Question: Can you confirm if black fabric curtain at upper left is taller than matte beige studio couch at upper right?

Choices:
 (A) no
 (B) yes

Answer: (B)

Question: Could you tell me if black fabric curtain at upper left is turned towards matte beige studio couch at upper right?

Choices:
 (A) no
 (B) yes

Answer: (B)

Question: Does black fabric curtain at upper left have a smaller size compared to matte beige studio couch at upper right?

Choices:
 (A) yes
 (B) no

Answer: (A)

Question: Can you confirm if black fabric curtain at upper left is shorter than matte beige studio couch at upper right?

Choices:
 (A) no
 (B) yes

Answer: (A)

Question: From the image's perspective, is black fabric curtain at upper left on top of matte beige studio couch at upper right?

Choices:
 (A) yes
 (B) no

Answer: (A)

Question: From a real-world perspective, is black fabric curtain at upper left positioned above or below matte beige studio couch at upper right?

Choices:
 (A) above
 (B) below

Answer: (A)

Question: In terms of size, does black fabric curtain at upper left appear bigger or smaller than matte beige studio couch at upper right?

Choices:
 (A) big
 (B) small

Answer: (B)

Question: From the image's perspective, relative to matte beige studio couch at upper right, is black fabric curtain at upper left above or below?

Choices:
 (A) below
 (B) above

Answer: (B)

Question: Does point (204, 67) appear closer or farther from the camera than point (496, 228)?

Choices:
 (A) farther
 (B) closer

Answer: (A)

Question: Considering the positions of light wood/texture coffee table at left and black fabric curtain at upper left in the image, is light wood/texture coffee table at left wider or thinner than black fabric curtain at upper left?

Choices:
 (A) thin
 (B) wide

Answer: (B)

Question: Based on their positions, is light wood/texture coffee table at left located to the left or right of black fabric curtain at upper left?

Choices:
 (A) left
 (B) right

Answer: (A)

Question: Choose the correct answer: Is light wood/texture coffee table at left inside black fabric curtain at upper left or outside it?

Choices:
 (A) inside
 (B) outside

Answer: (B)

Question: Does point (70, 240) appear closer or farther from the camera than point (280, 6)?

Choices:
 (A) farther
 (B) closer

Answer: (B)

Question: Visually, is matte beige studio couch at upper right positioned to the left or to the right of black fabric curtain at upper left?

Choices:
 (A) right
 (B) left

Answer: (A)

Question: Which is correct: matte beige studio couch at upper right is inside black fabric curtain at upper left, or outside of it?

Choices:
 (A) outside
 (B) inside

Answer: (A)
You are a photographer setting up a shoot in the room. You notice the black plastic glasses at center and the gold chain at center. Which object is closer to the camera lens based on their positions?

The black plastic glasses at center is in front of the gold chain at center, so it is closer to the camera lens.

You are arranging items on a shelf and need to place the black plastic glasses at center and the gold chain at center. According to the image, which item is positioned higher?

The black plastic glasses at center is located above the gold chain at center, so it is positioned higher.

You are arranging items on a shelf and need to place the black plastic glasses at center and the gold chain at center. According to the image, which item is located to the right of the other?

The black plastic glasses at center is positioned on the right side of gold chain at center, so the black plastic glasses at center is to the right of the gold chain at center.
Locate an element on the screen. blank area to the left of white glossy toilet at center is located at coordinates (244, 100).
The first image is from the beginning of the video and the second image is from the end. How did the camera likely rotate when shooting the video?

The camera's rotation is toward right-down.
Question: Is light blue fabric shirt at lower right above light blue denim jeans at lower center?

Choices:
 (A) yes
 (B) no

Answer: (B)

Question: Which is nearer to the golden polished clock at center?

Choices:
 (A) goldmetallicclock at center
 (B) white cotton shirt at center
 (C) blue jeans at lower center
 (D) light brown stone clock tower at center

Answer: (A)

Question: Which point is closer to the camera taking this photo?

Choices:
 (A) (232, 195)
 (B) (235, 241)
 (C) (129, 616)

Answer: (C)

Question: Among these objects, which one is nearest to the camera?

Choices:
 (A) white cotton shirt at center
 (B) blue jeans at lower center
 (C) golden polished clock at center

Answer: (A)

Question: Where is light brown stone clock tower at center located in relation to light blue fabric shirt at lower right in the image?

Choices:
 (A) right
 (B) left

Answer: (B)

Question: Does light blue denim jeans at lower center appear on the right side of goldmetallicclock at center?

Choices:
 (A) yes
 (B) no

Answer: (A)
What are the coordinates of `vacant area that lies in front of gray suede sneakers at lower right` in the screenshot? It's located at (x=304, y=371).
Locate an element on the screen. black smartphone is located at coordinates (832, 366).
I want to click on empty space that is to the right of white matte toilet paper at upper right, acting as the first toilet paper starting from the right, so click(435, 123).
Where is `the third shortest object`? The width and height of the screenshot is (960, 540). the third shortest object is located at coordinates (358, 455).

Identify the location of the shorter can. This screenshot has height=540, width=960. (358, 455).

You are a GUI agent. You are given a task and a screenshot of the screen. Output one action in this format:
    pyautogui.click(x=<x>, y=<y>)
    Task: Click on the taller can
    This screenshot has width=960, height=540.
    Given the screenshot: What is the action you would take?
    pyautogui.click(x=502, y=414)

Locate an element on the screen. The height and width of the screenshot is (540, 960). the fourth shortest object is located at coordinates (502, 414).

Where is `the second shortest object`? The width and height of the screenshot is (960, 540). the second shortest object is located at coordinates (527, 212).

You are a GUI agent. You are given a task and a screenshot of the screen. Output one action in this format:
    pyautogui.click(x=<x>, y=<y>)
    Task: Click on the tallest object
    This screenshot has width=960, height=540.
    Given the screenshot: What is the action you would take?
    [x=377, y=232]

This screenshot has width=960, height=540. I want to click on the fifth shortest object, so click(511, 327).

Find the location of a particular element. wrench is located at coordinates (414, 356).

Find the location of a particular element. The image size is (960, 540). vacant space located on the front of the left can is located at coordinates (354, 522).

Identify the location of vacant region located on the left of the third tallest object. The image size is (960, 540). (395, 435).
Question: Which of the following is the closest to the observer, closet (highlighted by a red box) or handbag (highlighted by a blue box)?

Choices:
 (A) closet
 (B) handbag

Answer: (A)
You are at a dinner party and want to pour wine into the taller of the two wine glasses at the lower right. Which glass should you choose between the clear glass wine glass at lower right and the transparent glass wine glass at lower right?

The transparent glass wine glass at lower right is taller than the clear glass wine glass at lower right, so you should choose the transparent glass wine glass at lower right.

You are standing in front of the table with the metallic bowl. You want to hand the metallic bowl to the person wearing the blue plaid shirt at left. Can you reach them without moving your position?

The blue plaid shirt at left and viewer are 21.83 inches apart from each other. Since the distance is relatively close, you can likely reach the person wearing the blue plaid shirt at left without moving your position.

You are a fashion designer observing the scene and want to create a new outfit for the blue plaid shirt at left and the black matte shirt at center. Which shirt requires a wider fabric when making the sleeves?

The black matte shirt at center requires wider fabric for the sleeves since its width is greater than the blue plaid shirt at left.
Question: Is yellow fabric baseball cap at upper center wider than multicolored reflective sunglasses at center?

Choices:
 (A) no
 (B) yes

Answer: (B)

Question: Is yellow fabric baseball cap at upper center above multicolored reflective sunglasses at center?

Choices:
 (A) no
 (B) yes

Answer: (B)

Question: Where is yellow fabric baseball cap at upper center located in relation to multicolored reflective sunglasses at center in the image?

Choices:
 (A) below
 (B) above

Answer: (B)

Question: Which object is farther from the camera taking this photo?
================
REQUIRED ACTION — Pick out each row above that contains the word "should", counting only matches with the same case.

ANSWER SECTION —
You are at a dinner party and want to pour wine into the taller of the two wine glasses at the lower right. Which glass should you choose between the clear glass wine glass at lower right and the transparent glass wine glass at lower right?
The transparent glass wine glass at lower right is taller than the clear glass wine glass at lower right, so you should choose the transparent glass wine glass at lower right.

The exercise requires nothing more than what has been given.